_ASSIGNED TASK_
The word "cross" may appear in some lines of the data; copy every such line.

_GIVEN RECORDS_
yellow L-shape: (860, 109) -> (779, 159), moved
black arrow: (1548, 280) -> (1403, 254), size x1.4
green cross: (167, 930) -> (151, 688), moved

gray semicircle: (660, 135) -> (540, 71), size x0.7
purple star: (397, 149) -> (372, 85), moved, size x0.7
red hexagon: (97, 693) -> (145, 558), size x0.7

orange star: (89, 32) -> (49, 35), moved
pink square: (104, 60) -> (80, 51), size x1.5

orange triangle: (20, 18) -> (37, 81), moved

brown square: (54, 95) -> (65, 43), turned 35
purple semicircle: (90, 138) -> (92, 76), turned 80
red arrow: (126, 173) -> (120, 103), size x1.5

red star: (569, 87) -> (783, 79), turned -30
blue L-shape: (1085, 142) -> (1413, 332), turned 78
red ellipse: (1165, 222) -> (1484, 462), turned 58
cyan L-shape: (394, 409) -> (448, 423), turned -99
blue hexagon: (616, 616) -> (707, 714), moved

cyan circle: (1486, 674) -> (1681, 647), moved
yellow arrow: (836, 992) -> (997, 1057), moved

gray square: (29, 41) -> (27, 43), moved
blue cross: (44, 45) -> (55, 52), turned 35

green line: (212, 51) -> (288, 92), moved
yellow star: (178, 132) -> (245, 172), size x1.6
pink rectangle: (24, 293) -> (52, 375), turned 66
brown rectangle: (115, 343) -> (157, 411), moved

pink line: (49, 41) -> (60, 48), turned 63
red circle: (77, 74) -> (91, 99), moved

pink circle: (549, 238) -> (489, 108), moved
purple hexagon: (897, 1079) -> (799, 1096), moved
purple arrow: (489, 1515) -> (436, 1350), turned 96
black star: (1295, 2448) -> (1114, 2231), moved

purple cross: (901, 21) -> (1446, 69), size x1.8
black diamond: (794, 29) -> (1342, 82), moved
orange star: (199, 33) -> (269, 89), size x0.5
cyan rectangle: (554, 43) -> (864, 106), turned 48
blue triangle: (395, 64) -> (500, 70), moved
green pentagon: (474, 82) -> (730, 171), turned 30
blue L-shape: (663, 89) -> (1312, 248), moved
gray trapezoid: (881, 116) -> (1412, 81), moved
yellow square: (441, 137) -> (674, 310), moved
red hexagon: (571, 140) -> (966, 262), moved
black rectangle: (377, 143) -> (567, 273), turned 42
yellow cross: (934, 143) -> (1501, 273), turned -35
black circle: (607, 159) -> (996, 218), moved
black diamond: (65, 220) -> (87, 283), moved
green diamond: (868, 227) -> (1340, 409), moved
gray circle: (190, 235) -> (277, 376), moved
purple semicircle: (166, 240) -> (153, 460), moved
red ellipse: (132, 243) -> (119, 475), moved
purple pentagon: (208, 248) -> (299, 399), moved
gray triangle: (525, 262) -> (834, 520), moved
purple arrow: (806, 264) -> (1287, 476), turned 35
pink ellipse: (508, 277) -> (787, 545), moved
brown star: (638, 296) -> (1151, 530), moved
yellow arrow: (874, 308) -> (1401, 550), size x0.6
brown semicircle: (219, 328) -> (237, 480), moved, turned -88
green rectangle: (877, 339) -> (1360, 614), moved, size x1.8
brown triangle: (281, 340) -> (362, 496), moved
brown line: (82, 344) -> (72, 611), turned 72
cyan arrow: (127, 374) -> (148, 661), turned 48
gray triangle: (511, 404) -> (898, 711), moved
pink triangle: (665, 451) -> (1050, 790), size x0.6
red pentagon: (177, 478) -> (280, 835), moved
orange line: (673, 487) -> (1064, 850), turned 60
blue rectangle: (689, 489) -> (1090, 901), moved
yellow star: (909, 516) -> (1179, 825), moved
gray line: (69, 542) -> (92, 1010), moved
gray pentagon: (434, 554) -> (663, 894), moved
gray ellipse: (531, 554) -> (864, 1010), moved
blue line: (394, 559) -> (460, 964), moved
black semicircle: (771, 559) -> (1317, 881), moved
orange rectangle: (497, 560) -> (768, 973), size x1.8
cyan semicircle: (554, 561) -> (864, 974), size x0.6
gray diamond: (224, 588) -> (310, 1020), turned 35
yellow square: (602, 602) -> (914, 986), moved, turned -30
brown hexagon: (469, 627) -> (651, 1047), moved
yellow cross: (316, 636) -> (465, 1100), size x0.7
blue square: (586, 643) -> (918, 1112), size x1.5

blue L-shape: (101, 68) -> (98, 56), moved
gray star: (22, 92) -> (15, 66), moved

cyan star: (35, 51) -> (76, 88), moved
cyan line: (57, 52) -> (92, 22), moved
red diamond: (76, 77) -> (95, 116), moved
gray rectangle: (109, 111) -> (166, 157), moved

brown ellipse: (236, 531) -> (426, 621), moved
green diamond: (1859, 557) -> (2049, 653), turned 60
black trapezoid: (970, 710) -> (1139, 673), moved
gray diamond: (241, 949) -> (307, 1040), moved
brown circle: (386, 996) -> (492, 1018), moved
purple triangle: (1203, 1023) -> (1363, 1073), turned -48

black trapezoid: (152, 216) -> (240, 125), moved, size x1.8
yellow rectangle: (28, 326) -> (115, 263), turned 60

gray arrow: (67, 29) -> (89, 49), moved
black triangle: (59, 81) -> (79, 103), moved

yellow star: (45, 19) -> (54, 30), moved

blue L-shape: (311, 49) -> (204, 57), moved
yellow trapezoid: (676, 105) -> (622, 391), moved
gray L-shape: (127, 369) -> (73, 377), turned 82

_OUTPUT OF THE TASK_
green cross: (167, 930) -> (151, 688), moved
blue cross: (44, 45) -> (55, 52), turned 35
purple cross: (901, 21) -> (1446, 69), size x1.8
yellow cross: (934, 143) -> (1501, 273), turned -35
yellow cross: (316, 636) -> (465, 1100), size x0.7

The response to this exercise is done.